Outline records:
※

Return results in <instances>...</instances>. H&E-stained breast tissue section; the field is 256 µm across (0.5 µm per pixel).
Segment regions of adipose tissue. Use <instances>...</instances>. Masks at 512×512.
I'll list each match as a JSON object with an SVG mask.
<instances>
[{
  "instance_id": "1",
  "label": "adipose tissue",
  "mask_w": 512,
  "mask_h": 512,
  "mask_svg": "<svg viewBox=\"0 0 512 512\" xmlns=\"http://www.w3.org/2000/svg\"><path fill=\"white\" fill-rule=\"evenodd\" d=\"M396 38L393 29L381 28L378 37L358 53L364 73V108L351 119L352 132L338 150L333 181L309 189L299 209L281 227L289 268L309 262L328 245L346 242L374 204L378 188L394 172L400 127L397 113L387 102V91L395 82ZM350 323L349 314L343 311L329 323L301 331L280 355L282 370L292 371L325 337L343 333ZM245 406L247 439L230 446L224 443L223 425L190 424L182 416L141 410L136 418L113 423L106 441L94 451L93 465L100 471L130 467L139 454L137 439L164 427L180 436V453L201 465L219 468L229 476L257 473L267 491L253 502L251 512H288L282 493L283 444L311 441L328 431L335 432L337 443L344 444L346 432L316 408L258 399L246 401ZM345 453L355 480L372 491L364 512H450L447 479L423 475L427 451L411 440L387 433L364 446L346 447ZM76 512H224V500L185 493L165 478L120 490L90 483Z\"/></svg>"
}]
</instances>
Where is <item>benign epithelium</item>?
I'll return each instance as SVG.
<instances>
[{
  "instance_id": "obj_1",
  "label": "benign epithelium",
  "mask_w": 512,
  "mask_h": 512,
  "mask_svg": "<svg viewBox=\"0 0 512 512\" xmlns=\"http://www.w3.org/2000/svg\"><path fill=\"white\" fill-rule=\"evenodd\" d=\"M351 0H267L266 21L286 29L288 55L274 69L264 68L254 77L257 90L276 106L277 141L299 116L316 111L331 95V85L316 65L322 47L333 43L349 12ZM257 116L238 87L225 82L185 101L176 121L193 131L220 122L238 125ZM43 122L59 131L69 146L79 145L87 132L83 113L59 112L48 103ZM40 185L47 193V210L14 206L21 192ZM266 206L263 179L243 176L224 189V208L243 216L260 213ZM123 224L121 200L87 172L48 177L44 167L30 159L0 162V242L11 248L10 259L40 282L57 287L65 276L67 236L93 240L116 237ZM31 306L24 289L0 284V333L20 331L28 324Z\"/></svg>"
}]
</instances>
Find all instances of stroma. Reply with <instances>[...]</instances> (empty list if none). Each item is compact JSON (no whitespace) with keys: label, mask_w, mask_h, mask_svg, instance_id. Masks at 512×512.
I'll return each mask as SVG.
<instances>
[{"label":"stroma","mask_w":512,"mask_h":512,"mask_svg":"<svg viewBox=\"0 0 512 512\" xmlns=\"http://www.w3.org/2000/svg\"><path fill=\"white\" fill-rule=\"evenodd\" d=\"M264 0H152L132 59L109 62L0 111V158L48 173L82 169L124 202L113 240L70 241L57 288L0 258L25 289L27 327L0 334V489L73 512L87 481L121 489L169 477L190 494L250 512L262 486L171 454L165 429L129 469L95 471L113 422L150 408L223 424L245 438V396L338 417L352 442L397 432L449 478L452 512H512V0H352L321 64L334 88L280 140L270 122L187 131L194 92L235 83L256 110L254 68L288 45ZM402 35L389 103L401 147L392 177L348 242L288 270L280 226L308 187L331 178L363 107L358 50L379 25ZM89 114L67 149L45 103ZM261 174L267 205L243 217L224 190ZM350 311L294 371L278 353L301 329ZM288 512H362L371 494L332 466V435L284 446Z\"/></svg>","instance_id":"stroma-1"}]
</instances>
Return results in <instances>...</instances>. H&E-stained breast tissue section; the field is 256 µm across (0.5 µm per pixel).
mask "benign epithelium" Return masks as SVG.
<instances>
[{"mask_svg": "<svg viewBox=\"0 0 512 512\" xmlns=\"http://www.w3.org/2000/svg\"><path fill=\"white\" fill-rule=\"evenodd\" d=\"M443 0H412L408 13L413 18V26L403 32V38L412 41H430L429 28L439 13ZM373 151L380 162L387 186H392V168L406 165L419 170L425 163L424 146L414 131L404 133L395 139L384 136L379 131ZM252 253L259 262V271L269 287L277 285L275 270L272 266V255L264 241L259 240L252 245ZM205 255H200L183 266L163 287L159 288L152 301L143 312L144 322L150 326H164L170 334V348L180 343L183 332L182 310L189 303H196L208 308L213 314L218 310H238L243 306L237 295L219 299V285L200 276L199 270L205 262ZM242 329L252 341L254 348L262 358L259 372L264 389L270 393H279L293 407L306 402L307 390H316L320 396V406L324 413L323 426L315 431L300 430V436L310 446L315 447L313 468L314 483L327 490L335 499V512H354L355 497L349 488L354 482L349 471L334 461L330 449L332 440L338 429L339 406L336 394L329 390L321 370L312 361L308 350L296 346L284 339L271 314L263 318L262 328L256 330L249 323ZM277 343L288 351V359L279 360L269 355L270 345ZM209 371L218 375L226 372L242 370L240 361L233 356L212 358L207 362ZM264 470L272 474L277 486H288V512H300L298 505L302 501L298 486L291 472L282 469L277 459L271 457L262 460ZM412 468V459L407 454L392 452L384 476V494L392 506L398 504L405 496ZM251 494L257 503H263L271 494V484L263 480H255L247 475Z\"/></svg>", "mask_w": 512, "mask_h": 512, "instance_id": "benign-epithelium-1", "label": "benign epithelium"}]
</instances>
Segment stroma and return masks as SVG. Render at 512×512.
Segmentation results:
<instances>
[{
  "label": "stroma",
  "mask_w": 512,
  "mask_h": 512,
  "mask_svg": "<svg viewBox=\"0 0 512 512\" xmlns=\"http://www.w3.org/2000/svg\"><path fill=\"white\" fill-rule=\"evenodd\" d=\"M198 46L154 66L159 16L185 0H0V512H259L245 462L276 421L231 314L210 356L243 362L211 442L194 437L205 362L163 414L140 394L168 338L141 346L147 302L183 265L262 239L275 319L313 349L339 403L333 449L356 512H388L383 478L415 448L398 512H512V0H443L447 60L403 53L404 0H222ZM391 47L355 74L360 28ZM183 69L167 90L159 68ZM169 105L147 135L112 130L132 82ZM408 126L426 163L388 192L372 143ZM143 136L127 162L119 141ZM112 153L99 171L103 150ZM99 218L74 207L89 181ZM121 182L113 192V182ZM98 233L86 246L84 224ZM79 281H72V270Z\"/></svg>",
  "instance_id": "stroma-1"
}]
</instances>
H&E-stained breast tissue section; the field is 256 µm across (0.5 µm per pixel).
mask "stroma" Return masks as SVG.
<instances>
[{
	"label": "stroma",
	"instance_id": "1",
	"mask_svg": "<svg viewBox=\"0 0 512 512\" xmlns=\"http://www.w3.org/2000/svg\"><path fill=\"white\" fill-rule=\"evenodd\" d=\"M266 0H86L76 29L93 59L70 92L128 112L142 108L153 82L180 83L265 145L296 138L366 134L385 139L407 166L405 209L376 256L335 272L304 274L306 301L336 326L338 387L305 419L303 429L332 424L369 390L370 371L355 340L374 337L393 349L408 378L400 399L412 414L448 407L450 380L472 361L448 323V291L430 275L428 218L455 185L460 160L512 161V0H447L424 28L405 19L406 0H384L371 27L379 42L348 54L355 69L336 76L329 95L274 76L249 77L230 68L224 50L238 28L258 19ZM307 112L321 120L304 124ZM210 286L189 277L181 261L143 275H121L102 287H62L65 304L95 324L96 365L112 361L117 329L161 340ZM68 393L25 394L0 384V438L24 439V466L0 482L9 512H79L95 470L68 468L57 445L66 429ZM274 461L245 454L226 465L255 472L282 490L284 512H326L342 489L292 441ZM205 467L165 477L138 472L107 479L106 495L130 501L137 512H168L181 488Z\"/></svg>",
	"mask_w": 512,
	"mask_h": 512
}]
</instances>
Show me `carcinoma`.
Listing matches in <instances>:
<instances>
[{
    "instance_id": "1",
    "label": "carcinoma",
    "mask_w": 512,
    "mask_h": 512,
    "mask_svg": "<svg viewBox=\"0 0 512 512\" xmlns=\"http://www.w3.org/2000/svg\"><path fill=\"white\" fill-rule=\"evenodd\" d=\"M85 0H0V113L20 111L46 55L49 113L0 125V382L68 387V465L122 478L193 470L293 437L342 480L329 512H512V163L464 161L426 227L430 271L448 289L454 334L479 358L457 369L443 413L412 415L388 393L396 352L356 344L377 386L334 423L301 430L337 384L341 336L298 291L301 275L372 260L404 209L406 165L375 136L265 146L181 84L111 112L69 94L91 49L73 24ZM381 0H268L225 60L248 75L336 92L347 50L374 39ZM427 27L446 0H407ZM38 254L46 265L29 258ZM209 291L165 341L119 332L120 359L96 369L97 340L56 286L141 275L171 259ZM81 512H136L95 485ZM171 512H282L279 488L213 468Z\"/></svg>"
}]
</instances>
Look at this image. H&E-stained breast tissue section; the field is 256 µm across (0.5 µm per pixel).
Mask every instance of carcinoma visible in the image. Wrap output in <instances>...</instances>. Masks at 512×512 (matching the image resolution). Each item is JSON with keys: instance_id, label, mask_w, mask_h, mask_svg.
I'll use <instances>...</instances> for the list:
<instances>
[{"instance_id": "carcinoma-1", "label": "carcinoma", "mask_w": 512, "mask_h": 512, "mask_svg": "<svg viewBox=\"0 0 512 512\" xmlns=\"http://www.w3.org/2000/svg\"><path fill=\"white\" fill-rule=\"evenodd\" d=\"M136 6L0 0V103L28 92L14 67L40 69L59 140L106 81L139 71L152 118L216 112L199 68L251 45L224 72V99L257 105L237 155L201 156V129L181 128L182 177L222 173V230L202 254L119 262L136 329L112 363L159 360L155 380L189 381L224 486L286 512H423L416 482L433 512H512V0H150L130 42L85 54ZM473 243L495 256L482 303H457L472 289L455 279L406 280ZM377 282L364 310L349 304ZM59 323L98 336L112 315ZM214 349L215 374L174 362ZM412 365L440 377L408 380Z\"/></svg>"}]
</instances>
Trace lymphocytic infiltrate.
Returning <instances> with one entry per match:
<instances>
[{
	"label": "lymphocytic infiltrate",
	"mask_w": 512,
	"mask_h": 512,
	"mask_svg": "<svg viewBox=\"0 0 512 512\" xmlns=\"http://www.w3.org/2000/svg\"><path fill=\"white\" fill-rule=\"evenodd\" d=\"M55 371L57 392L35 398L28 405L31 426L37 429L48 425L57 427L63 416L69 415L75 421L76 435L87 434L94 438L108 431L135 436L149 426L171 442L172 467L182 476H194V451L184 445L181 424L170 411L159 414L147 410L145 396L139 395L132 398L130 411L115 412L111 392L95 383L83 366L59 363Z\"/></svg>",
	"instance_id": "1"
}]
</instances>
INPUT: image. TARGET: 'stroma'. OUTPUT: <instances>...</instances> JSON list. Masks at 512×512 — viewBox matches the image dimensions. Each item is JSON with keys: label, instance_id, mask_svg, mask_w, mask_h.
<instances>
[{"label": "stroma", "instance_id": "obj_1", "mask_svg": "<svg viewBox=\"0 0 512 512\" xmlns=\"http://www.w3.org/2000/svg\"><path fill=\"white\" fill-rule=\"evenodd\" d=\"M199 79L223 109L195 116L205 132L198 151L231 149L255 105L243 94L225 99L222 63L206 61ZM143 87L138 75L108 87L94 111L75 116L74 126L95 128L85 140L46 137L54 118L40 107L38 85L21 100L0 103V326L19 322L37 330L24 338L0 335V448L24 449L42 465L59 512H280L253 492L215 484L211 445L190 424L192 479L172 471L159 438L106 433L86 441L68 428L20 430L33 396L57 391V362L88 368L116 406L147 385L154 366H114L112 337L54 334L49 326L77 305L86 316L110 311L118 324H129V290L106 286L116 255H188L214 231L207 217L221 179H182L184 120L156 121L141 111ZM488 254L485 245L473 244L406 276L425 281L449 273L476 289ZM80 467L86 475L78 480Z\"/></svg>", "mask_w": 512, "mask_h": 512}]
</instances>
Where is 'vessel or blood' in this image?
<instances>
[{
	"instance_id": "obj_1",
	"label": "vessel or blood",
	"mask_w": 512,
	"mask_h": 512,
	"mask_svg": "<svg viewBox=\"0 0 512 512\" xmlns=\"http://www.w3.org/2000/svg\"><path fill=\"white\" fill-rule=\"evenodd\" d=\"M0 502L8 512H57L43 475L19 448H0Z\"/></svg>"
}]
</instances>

※

WRITTEN PROBLEM: Count the lines of the listing above that include the word "across" and state the total with nothing else.

ANSWER IN FULL: 4